> _Provided entries_
============================================================
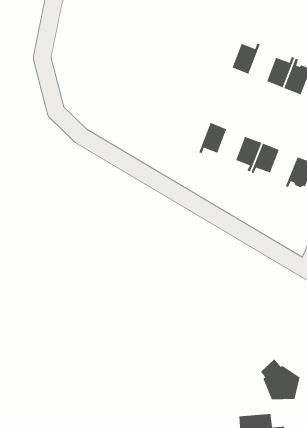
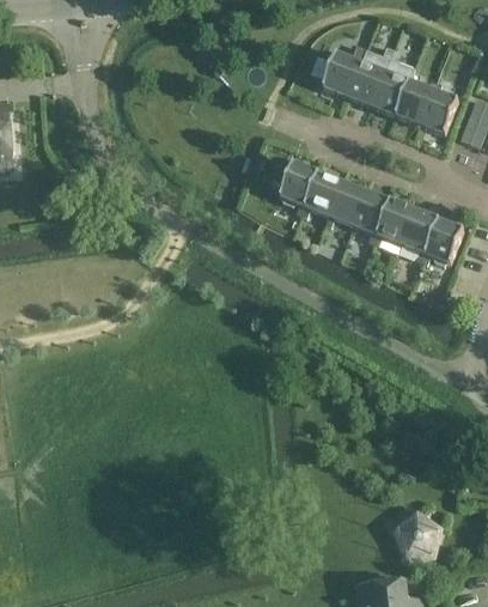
building: none -> [372,48,415,115]
building: none -> [323,50,364,96]
building: none -> [280,162,318,214]
building: none -> [325,181,366,225]
building: none -> [402,210,439,261]

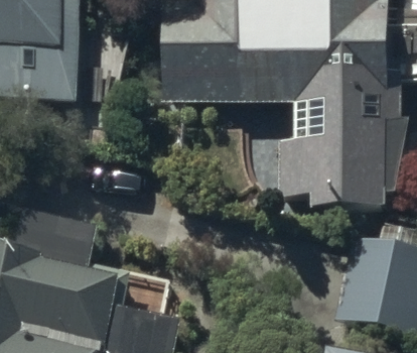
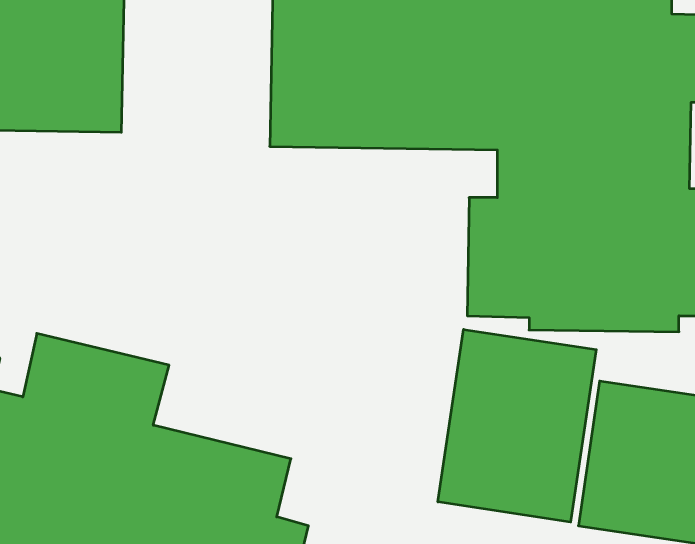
building: none -> [438,329,596,522]

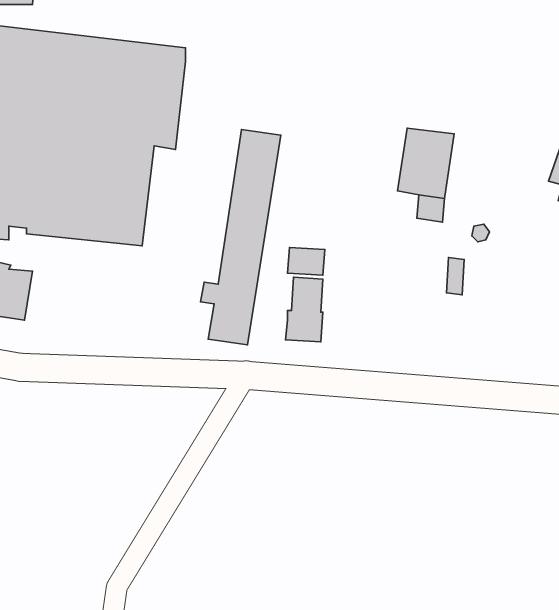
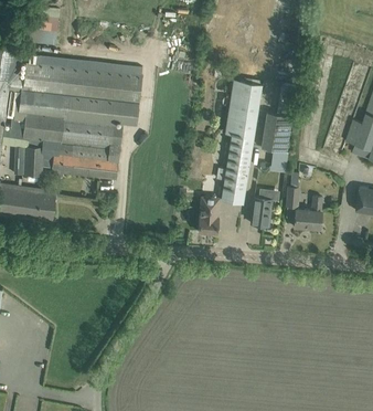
building: [200,129,281,345] -> [215,81,260,202]
building: none -> [294,196,321,230]
building: none -> [249,197,270,225]

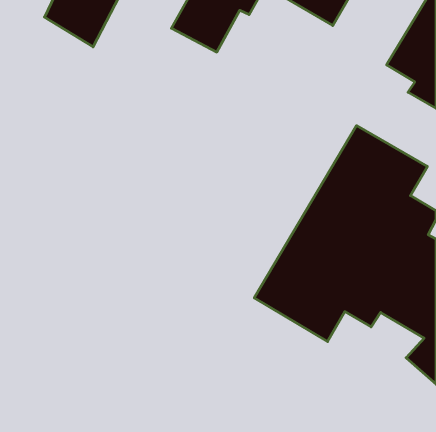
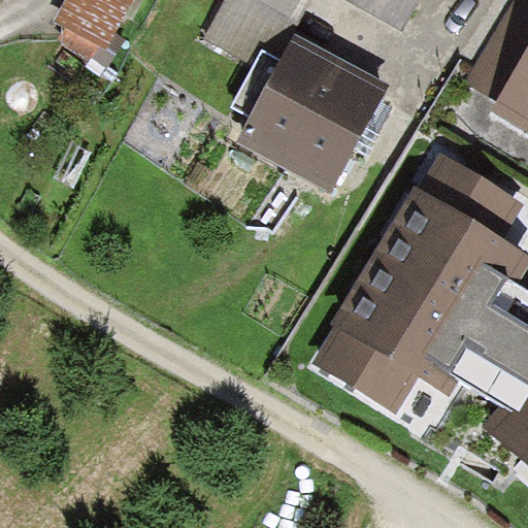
building: none -> [241,37,388,190]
============================================================
> _Exercise directions_
The lines sought are those in the data above that include the string "none"; copy each one.

> _Exercise response_
building: none -> [372,48,415,115]
building: none -> [323,50,364,96]
building: none -> [280,162,318,214]
building: none -> [325,181,366,225]
building: none -> [402,210,439,261]
building: none -> [438,329,596,522]
building: none -> [294,196,321,230]
building: none -> [249,197,270,225]
building: none -> [241,37,388,190]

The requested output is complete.